DESCRIPTION OF THE TASK:
Would you print the records below from the first line through the line containing "cyan semicircle: (40, 41)", skipping the pictures?

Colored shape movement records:
■ ■ ■ ■ ■

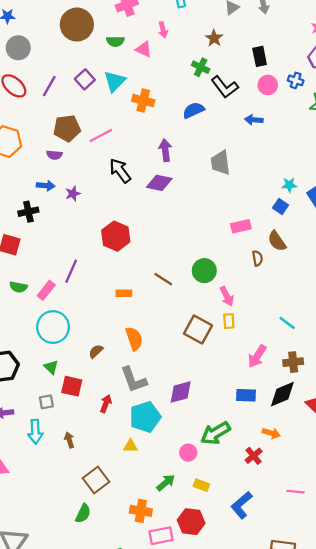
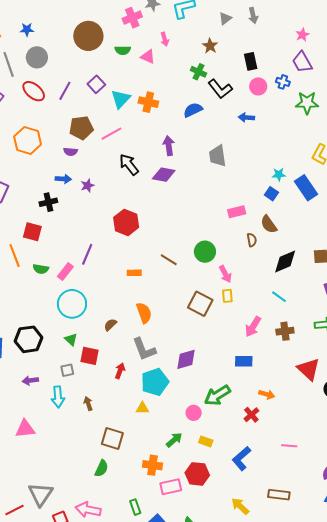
cyan triangle: (115, 81) -> (121, 99), moved
black diamond: (282, 394) -> (285, 261), moved
brown square: (96, 480) -> (112, 439), turned -35

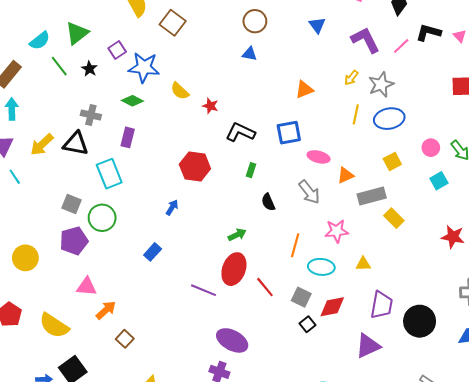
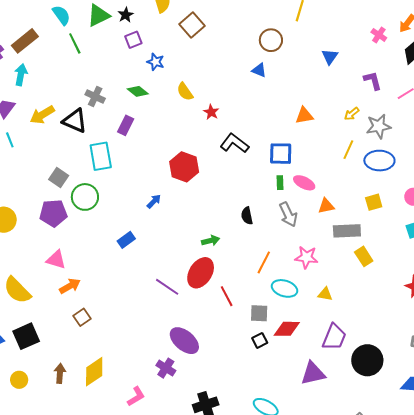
purple L-shape: (365, 40) -> (373, 81), size x0.7
cyan semicircle: (40, 41) -> (61, 15), turned -100
blue star: (144, 67) -> (156, 62), size x0.6
black star: (89, 69) -> (126, 15), moved
green rectangle: (251, 170) -> (280, 183), moved, turned -32
gray square: (301, 297) -> (259, 313), turned -36

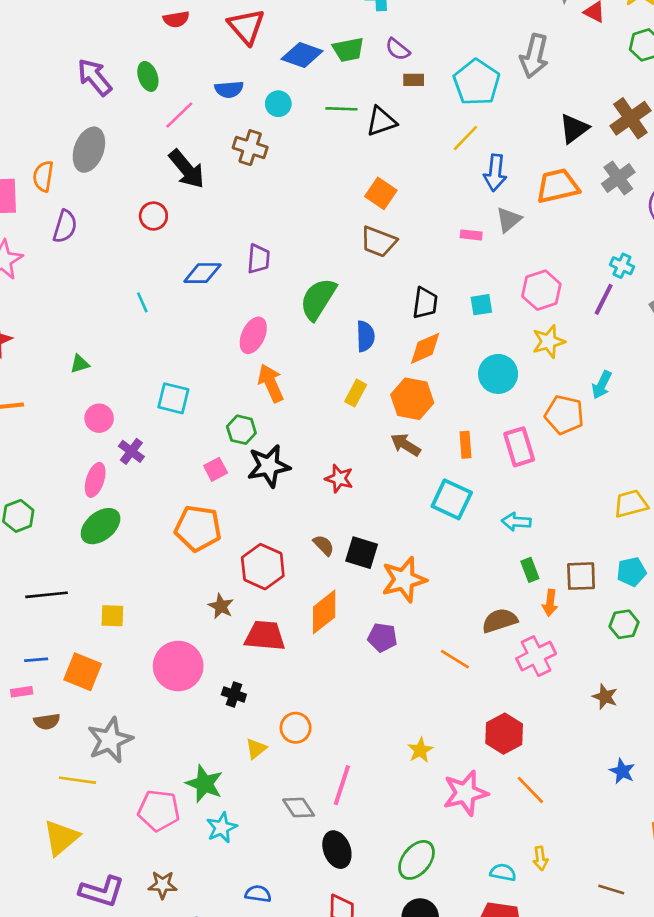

■ ■ ■ ■ ■

EXPECTED OUTPUT:
cyan triangle: (115, 81) -> (121, 99), moved
black diamond: (282, 394) -> (285, 261), moved
brown square: (96, 480) -> (112, 439), turned -35

purple L-shape: (365, 40) -> (373, 81), size x0.7
cyan semicircle: (40, 41) -> (61, 15), turned -100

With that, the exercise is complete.